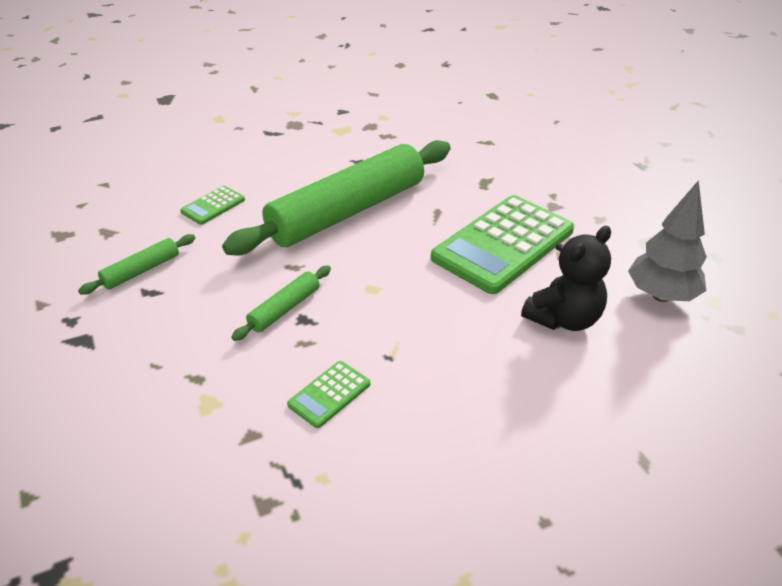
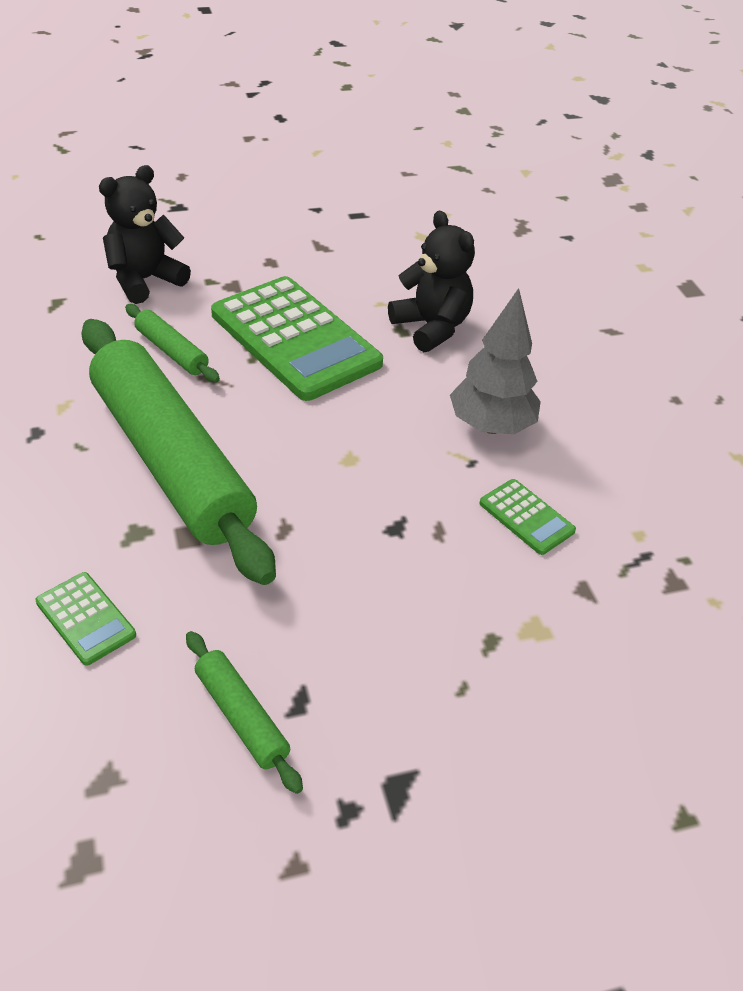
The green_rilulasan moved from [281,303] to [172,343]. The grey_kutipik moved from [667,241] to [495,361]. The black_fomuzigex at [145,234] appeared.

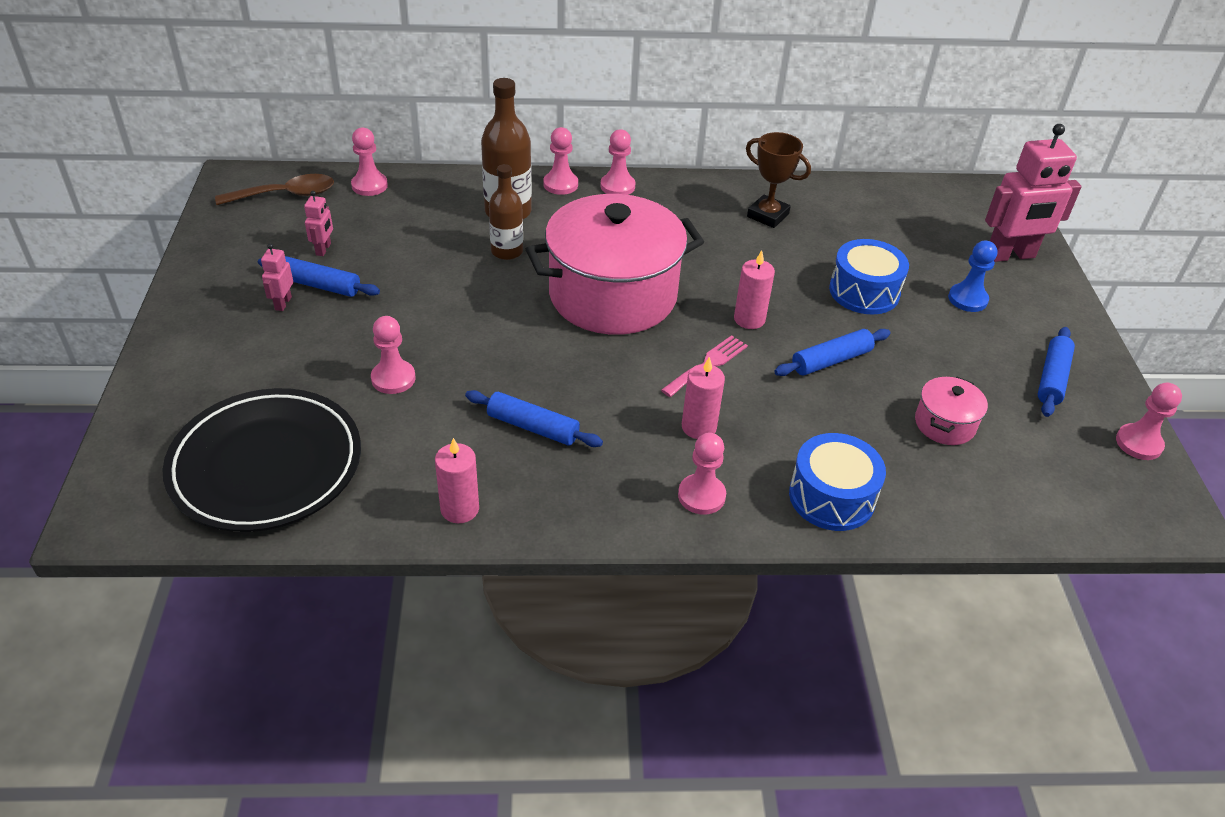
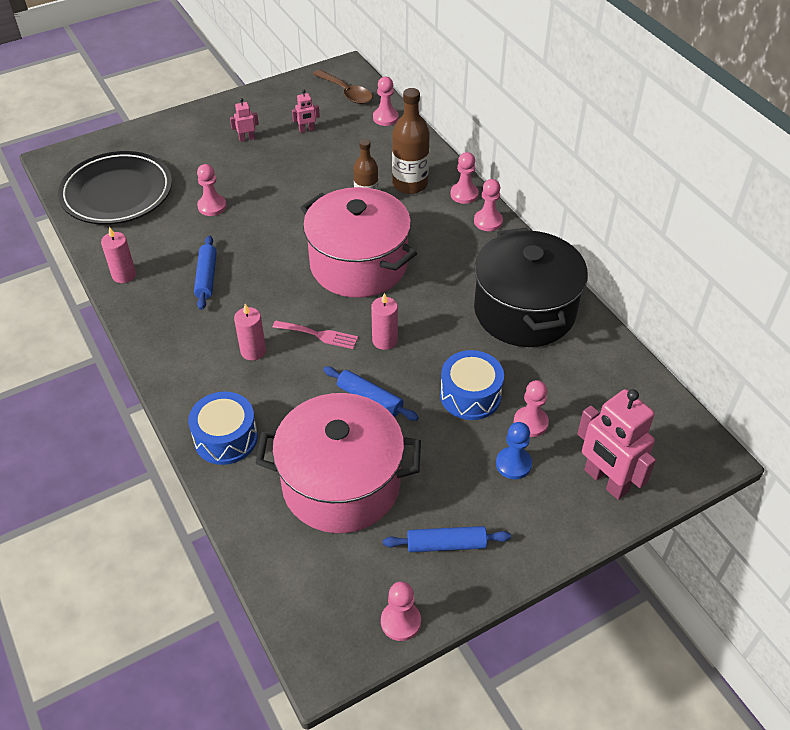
The blue_rilulasan at [319,276] disappeared. The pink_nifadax moved from [702,474] to [531,408]. The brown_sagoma at [778,180] was replaced by the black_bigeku at [531,287]. The pink_bigeku at [951,411] changed to 2.35 times the size.

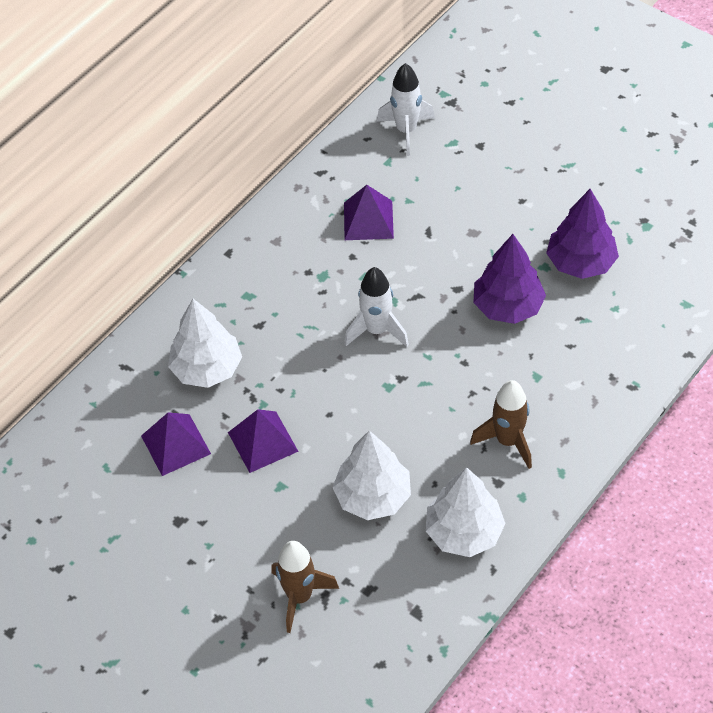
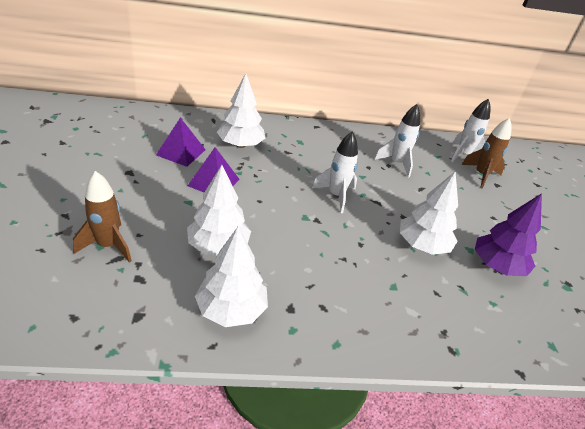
The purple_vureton at [369,212] was replaced by the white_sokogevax at [397,140]. The brown_sokogevax moved from [501,424] to [486,153]. The purple_kutipik at [510,279] became the white_kutipik at [429,213].

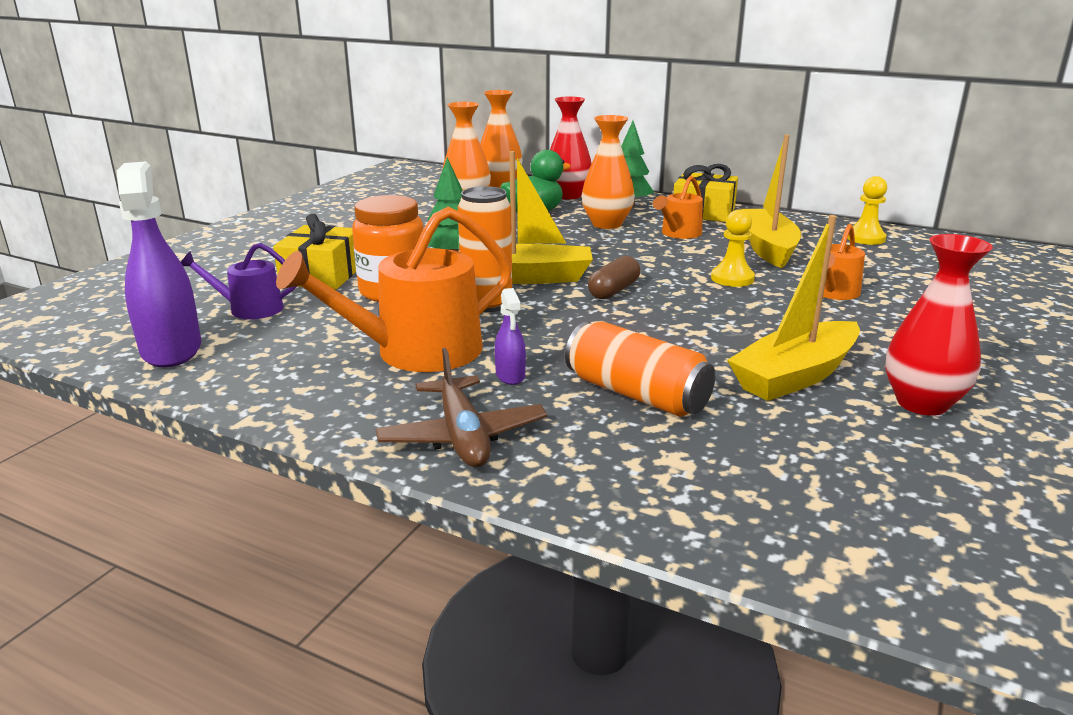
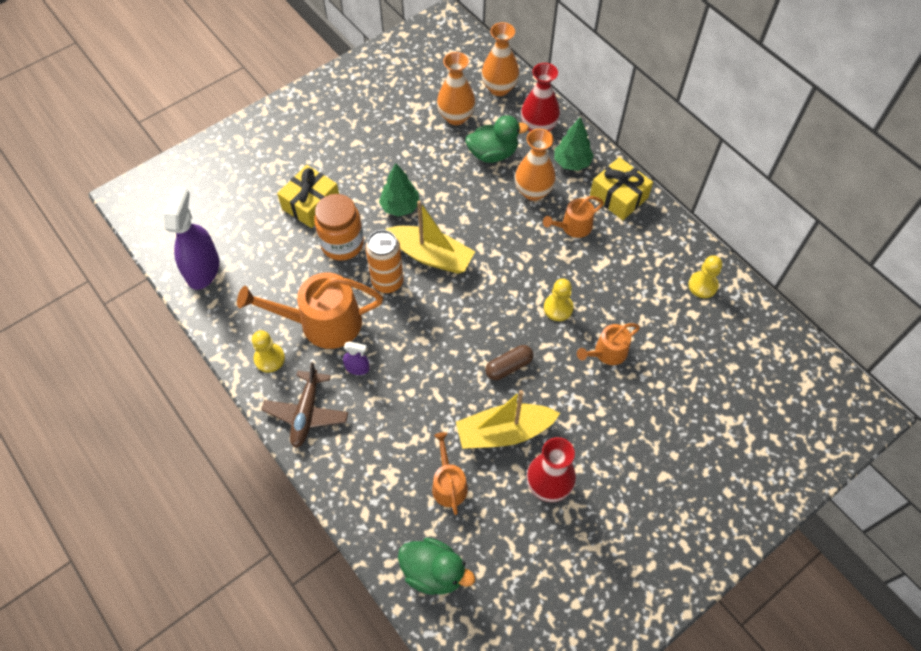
The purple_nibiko at [239,281] disappeared. The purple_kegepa at [510,336] turned 90 degrees counterclockwise. The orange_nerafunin at [640,369] disappeared. The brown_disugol moved from [614,277] to [509,362]. The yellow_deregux at [771,201] disappeared. The yellow_nifadax at [268,351] appeared. The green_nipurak at [436,566] appeared. The orange_nibiko at [450,473] appeared.

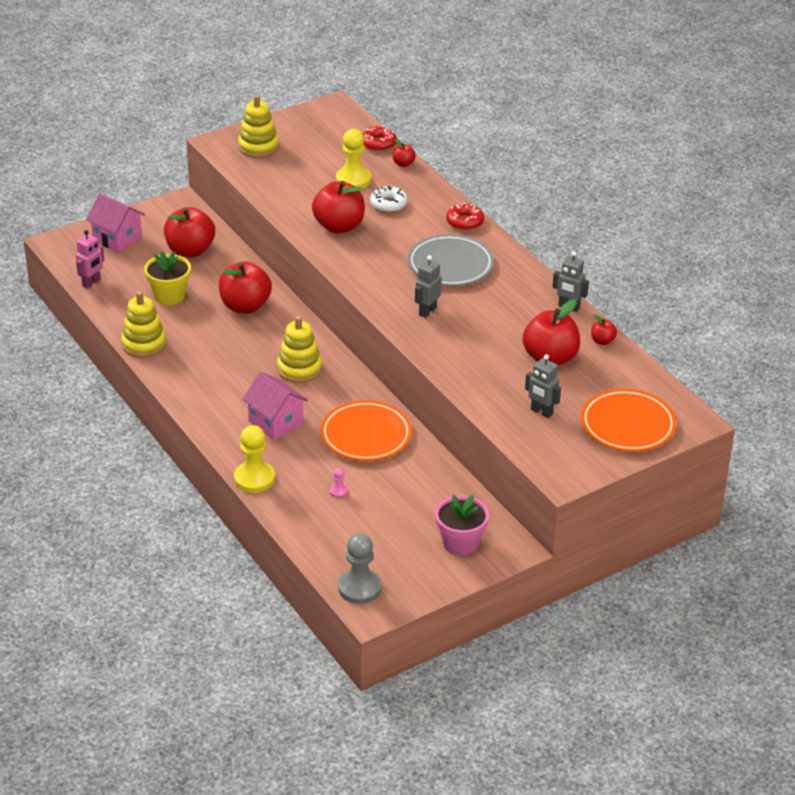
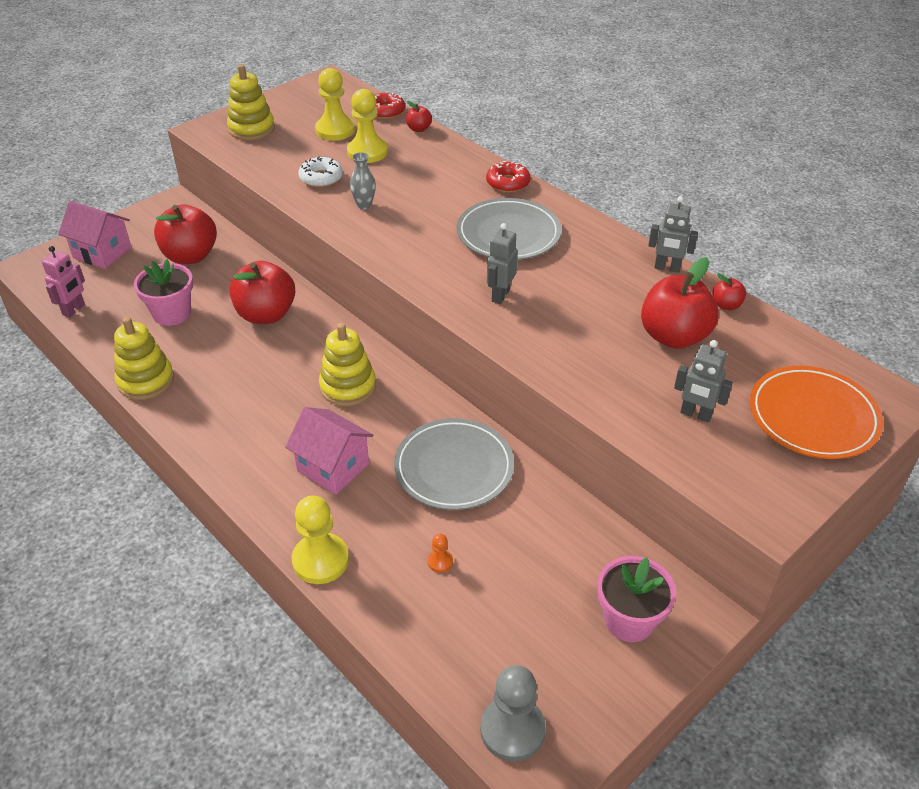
The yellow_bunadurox at [167,278] became the pink_bunadurox at [163,292]. The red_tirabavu at [338,207] was replaced by the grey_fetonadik at [363,180]. The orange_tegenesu at [366,430] became the grey_tegenesu at [454,464]. The pink_nifadax at [339,483] became the orange_nifadax at [440,553]. The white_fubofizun moved from [389,199] to [320,171]. The yellow_nifadax at [335,104] appeared.

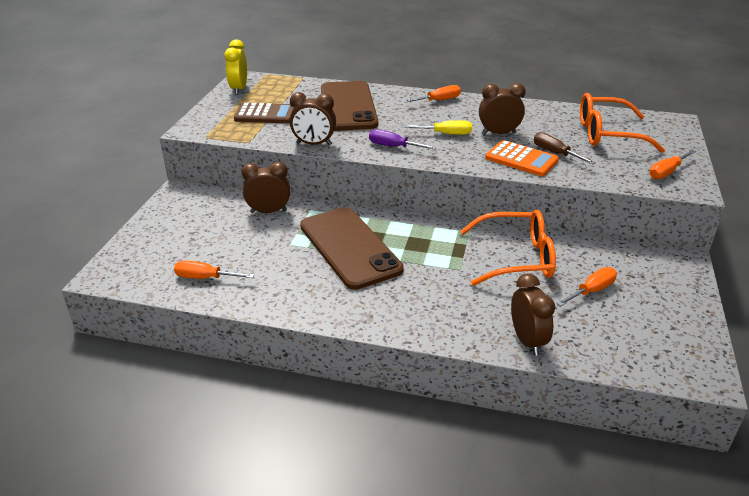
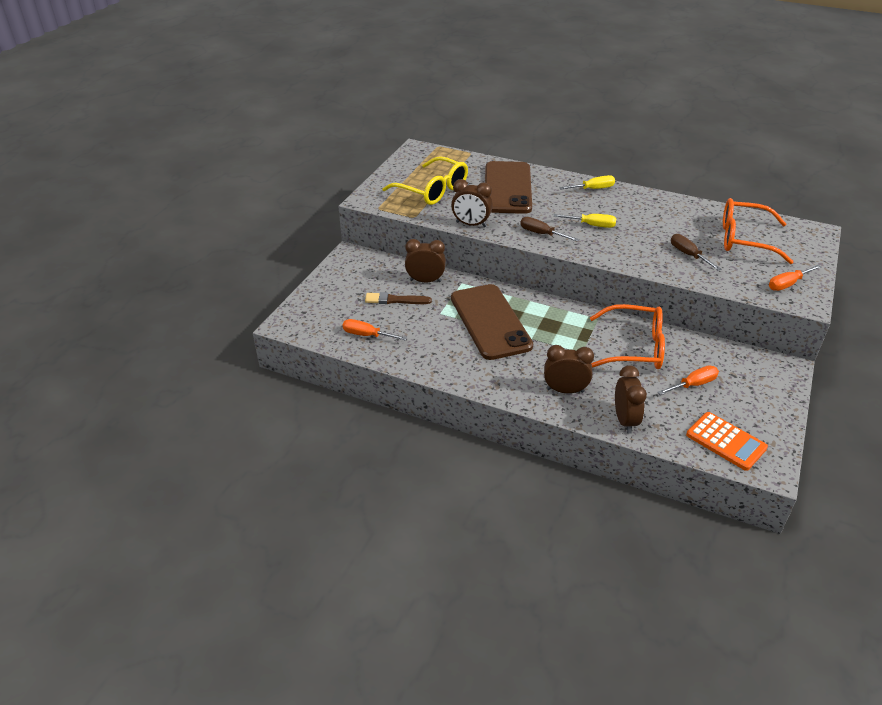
The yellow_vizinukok at [235,67] disappeared. The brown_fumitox at [264,113] was replaced by the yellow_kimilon at [425,180]. The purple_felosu at [403,139] became the brown_felosu at [549,229]. The orange_felosu at [432,93] became the yellow_felosu at [587,182]. The brown_vizinukok moved from [502,108] to [569,369]. The orange_fumitox moved from [522,158] to [727,441]. The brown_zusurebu at [398,298] appeared.

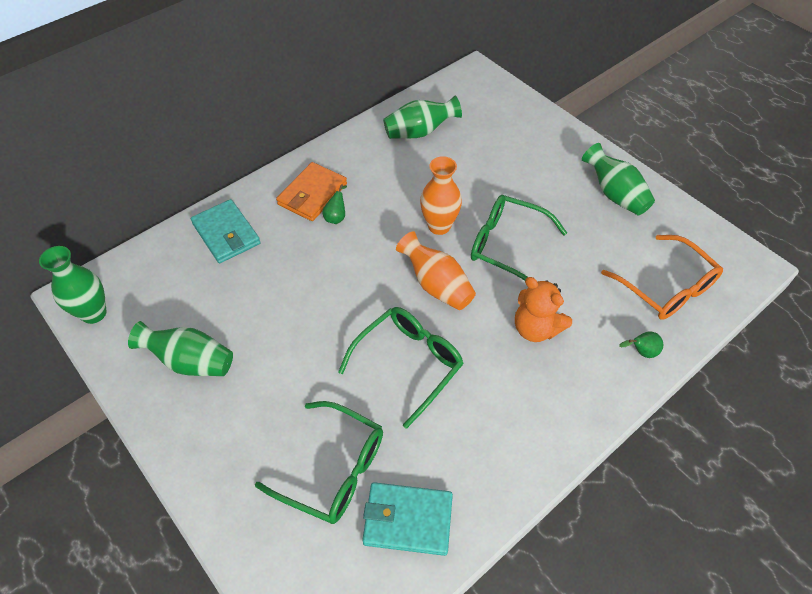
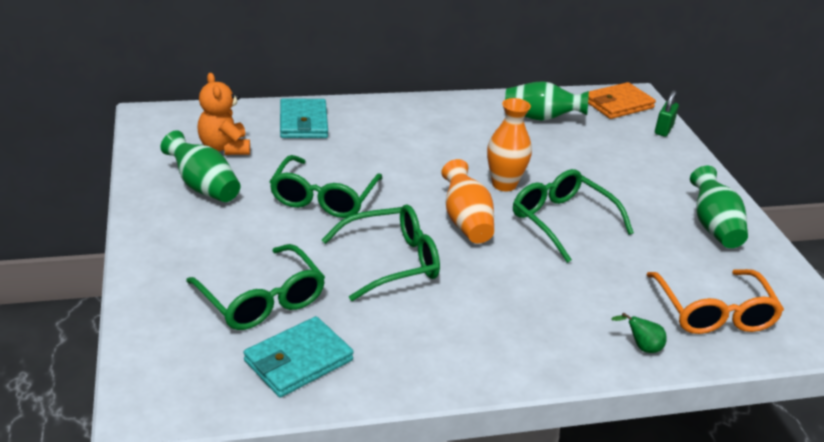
The green_fetonadik at [73,285] disappeared. The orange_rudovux moved from [311,191] to [622,100]. The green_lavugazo at [334,204] disappeared. The turquoise_rudovux at [407,519] turned 75 degrees counterclockwise. The orange_fomuzigex moved from [543,309] to [223,114]. The green_kimilon at [325,186] appeared. The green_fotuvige at [667,113] appeared.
——————
Your assignment
Return all material verbatim, pictures omitted.

Result of this exercise
The green_rilulasan moved from [281,303] to [172,343]. The grey_kutipik moved from [667,241] to [495,361]. The black_fomuzigex at [145,234] appeared.

The blue_rilulasan at [319,276] disappeared. The pink_nifadax moved from [702,474] to [531,408]. The brown_sagoma at [778,180] was replaced by the black_bigeku at [531,287]. The pink_bigeku at [951,411] changed to 2.35 times the size.

The purple_vureton at [369,212] was replaced by the white_sokogevax at [397,140]. The brown_sokogevax moved from [501,424] to [486,153]. The purple_kutipik at [510,279] became the white_kutipik at [429,213].

The purple_nibiko at [239,281] disappeared. The purple_kegepa at [510,336] turned 90 degrees counterclockwise. The orange_nerafunin at [640,369] disappeared. The brown_disugol moved from [614,277] to [509,362]. The yellow_deregux at [771,201] disappeared. The yellow_nifadax at [268,351] appeared. The green_nipurak at [436,566] appeared. The orange_nibiko at [450,473] appeared.

The yellow_bunadurox at [167,278] became the pink_bunadurox at [163,292]. The red_tirabavu at [338,207] was replaced by the grey_fetonadik at [363,180]. The orange_tegenesu at [366,430] became the grey_tegenesu at [454,464]. The pink_nifadax at [339,483] became the orange_nifadax at [440,553]. The white_fubofizun moved from [389,199] to [320,171]. The yellow_nifadax at [335,104] appeared.

The yellow_vizinukok at [235,67] disappeared. The brown_fumitox at [264,113] was replaced by the yellow_kimilon at [425,180]. The purple_felosu at [403,139] became the brown_felosu at [549,229]. The orange_felosu at [432,93] became the yellow_felosu at [587,182]. The brown_vizinukok moved from [502,108] to [569,369]. The orange_fumitox moved from [522,158] to [727,441]. The brown_zusurebu at [398,298] appeared.

The green_fetonadik at [73,285] disappeared. The orange_rudovux moved from [311,191] to [622,100]. The green_lavugazo at [334,204] disappeared. The turquoise_rudovux at [407,519] turned 75 degrees counterclockwise. The orange_fomuzigex moved from [543,309] to [223,114]. The green_kimilon at [325,186] appeared. The green_fotuvige at [667,113] appeared.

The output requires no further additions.